> What you should do: Start at the line with "POT2 pin SIG: A0 -> A6" in the records below, stop at the line with "RADIO3 pin MOSI: A0 -> 6", and return every line in that span exactly, the two end lines included.

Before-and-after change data
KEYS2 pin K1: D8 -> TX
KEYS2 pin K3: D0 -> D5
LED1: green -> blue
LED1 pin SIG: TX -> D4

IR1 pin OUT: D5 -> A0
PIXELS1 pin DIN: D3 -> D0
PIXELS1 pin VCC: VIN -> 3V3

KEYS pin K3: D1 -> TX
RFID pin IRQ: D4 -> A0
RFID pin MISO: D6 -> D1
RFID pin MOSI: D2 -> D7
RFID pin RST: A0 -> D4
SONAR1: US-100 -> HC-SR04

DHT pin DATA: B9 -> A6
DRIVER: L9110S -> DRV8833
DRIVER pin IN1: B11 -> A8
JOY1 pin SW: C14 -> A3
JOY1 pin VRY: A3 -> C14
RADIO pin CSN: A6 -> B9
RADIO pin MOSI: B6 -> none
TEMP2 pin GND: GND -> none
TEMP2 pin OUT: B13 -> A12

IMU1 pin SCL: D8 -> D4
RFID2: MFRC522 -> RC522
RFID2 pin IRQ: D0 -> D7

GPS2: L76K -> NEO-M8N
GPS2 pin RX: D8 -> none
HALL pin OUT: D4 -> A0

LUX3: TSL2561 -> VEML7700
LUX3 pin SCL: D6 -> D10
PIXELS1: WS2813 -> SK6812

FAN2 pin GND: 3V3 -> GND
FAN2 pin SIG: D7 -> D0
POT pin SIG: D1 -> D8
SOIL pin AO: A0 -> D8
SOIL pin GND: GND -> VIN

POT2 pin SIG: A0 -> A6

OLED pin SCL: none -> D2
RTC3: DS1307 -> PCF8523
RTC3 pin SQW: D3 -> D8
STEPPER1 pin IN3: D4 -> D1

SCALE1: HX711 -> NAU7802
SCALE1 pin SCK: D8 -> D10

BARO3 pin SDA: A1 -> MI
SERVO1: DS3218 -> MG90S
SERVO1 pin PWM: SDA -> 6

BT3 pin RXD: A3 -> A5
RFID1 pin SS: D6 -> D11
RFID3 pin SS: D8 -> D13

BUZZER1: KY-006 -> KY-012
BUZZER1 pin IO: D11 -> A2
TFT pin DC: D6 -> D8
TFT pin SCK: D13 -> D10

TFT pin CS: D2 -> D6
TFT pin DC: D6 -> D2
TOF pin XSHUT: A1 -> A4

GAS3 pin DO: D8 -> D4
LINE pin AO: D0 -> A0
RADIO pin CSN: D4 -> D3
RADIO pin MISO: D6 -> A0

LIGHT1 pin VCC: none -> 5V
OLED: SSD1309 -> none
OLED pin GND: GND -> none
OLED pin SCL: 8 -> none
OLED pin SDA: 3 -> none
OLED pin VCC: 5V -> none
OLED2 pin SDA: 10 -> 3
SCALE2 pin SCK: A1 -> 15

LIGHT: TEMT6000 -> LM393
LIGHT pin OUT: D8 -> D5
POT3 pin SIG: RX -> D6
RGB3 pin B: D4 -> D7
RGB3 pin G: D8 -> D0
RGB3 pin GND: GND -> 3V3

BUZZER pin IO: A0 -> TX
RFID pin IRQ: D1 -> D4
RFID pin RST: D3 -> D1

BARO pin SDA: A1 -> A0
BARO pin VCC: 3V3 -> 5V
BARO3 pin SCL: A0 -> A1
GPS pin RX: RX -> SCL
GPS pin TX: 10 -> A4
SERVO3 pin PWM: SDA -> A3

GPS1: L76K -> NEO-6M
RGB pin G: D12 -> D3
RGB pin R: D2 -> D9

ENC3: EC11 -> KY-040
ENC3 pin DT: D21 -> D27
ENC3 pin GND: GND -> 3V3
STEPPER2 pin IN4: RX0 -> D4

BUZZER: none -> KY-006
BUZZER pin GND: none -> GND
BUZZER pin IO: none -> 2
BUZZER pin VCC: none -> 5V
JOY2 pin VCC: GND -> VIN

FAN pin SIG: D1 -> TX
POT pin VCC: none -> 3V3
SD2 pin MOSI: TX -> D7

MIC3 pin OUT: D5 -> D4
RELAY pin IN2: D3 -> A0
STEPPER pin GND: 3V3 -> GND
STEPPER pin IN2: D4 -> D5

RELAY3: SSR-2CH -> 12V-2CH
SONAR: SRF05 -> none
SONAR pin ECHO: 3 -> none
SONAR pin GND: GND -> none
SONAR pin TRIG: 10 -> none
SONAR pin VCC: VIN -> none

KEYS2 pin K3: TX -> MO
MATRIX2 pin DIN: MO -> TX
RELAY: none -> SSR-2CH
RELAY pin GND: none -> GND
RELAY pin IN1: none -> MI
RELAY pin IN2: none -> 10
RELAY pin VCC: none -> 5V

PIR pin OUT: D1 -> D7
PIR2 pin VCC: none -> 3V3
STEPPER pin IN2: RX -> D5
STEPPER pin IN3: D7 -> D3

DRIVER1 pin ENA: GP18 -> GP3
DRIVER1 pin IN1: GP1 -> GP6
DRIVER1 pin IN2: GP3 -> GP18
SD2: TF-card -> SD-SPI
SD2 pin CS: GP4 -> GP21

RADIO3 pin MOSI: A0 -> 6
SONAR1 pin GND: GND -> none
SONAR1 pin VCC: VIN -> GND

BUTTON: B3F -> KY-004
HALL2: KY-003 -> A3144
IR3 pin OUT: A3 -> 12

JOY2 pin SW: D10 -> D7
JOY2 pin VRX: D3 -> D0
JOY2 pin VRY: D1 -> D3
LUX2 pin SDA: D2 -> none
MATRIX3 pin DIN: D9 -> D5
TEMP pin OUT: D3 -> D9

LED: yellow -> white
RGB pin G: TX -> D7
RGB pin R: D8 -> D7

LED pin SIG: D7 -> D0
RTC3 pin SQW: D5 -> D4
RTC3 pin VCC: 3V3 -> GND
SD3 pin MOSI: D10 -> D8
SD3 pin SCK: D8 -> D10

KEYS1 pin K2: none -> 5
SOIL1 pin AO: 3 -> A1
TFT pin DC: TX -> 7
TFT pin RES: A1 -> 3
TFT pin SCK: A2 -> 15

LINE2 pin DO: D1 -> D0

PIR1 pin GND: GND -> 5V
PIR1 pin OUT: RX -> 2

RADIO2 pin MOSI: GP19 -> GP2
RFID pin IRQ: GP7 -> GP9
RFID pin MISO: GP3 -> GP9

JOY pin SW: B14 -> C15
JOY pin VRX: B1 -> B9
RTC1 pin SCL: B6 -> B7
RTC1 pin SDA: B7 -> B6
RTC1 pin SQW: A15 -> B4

> Answer space:
POT2 pin SIG: A0 -> A6

OLED pin SCL: none -> D2
RTC3: DS1307 -> PCF8523
RTC3 pin SQW: D3 -> D8
STEPPER1 pin IN3: D4 -> D1

SCALE1: HX711 -> NAU7802
SCALE1 pin SCK: D8 -> D10

BARO3 pin SDA: A1 -> MI
SERVO1: DS3218 -> MG90S
SERVO1 pin PWM: SDA -> 6

BT3 pin RXD: A3 -> A5
RFID1 pin SS: D6 -> D11
RFID3 pin SS: D8 -> D13

BUZZER1: KY-006 -> KY-012
BUZZER1 pin IO: D11 -> A2
TFT pin DC: D6 -> D8
TFT pin SCK: D13 -> D10

TFT pin CS: D2 -> D6
TFT pin DC: D6 -> D2
TOF pin XSHUT: A1 -> A4

GAS3 pin DO: D8 -> D4
LINE pin AO: D0 -> A0
RADIO pin CSN: D4 -> D3
RADIO pin MISO: D6 -> A0

LIGHT1 pin VCC: none -> 5V
OLED: SSD1309 -> none
OLED pin GND: GND -> none
OLED pin SCL: 8 -> none
OLED pin SDA: 3 -> none
OLED pin VCC: 5V -> none
OLED2 pin SDA: 10 -> 3
SCALE2 pin SCK: A1 -> 15

LIGHT: TEMT6000 -> LM393
LIGHT pin OUT: D8 -> D5
POT3 pin SIG: RX -> D6
RGB3 pin B: D4 -> D7
RGB3 pin G: D8 -> D0
RGB3 pin GND: GND -> 3V3

BUZZER pin IO: A0 -> TX
RFID pin IRQ: D1 -> D4
RFID pin RST: D3 -> D1

BARO pin SDA: A1 -> A0
BARO pin VCC: 3V3 -> 5V
BARO3 pin SCL: A0 -> A1
GPS pin RX: RX -> SCL
GPS pin TX: 10 -> A4
SERVO3 pin PWM: SDA -> A3

GPS1: L76K -> NEO-6M
RGB pin G: D12 -> D3
RGB pin R: D2 -> D9

ENC3: EC11 -> KY-040
ENC3 pin DT: D21 -> D27
ENC3 pin GND: GND -> 3V3
STEPPER2 pin IN4: RX0 -> D4

BUZZER: none -> KY-006
BUZZER pin GND: none -> GND
BUZZER pin IO: none -> 2
BUZZER pin VCC: none -> 5V
JOY2 pin VCC: GND -> VIN

FAN pin SIG: D1 -> TX
POT pin VCC: none -> 3V3
SD2 pin MOSI: TX -> D7

MIC3 pin OUT: D5 -> D4
RELAY pin IN2: D3 -> A0
STEPPER pin GND: 3V3 -> GND
STEPPER pin IN2: D4 -> D5

RELAY3: SSR-2CH -> 12V-2CH
SONAR: SRF05 -> none
SONAR pin ECHO: 3 -> none
SONAR pin GND: GND -> none
SONAR pin TRIG: 10 -> none
SONAR pin VCC: VIN -> none

KEYS2 pin K3: TX -> MO
MATRIX2 pin DIN: MO -> TX
RELAY: none -> SSR-2CH
RELAY pin GND: none -> GND
RELAY pin IN1: none -> MI
RELAY pin IN2: none -> 10
RELAY pin VCC: none -> 5V

PIR pin OUT: D1 -> D7
PIR2 pin VCC: none -> 3V3
STEPPER pin IN2: RX -> D5
STEPPER pin IN3: D7 -> D3

DRIVER1 pin ENA: GP18 -> GP3
DRIVER1 pin IN1: GP1 -> GP6
DRIVER1 pin IN2: GP3 -> GP18
SD2: TF-card -> SD-SPI
SD2 pin CS: GP4 -> GP21

RADIO3 pin MOSI: A0 -> 6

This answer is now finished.